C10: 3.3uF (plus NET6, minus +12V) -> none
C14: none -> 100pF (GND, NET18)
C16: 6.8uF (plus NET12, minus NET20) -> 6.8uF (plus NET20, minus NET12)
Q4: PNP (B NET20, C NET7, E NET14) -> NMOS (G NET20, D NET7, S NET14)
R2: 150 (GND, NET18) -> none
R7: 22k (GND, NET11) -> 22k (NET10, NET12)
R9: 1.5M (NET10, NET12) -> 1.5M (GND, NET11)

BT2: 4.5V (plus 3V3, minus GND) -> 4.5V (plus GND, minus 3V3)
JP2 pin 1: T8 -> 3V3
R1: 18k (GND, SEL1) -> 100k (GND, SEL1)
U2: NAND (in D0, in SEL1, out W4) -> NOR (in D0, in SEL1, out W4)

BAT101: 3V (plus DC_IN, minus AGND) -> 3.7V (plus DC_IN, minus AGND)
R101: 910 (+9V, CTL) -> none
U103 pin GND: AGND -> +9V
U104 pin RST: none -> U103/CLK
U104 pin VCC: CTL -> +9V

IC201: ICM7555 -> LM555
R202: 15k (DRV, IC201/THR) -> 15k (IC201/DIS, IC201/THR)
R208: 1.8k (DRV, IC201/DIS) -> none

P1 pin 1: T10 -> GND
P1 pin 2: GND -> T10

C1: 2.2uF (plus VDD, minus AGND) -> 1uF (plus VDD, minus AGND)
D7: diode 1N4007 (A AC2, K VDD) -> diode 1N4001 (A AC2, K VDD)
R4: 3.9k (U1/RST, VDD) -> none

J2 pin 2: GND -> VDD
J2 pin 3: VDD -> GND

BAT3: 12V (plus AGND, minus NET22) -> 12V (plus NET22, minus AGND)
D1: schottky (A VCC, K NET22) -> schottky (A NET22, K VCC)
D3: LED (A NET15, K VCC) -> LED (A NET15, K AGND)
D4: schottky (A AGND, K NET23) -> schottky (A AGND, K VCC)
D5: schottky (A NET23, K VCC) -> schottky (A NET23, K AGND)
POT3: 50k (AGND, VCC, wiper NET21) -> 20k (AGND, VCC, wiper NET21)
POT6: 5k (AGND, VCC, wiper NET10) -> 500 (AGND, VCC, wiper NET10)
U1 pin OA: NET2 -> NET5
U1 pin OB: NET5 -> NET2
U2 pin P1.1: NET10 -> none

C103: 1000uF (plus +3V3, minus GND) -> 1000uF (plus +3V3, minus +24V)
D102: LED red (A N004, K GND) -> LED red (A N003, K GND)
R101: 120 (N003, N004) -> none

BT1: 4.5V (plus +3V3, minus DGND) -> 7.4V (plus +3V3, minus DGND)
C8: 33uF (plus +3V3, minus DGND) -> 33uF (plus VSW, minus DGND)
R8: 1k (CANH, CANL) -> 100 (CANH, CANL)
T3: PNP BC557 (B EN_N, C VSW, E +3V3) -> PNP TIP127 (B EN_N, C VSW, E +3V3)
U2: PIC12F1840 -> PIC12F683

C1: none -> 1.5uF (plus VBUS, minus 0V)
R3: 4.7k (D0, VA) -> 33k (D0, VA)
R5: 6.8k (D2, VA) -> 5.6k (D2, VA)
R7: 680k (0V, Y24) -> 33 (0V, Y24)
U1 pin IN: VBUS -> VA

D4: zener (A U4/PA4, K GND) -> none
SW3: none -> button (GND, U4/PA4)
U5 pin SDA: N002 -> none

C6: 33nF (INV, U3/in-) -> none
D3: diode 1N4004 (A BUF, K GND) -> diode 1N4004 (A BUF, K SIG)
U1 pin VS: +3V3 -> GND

-*-*-

[Task brief] Above are the entries; copy every line among them that contains the word "schottky".

[Problem solution]
D1: schottky (A VCC, K NET22) -> schottky (A NET22, K VCC)
D4: schottky (A AGND, K NET23) -> schottky (A AGND, K VCC)
D5: schottky (A NET23, K VCC) -> schottky (A NET23, K AGND)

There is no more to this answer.